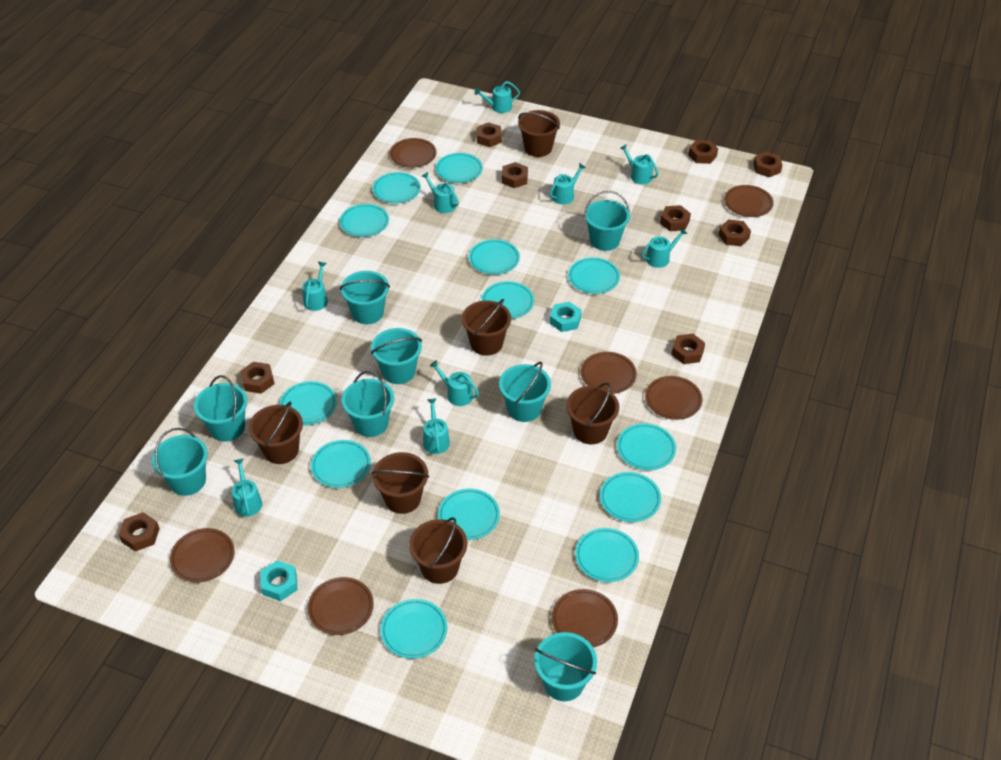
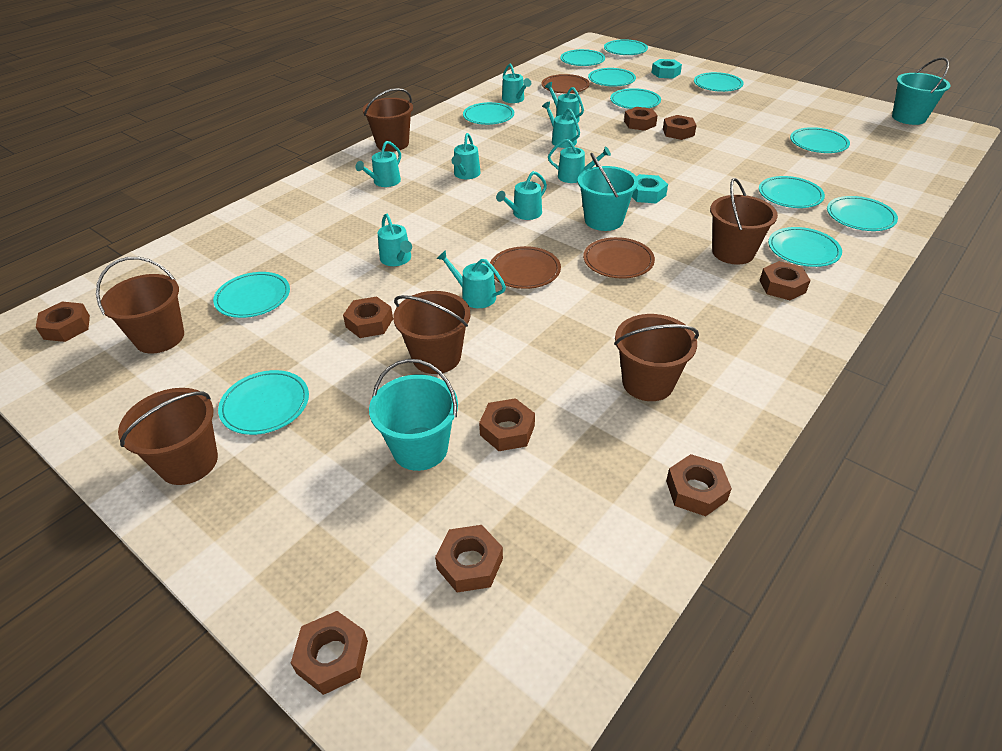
brown plate: 7 -> 3
turquoise bucket: 8 -> 3
turquoise plate: 13 -> 12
——
> **WHAT NEEDS TO BE DONE**
The task calls for repeating each line above exactly while excluding the pictures.

> **OUTPUT BELOW**
brown plate: 7 -> 3
turquoise bucket: 8 -> 3
turquoise plate: 13 -> 12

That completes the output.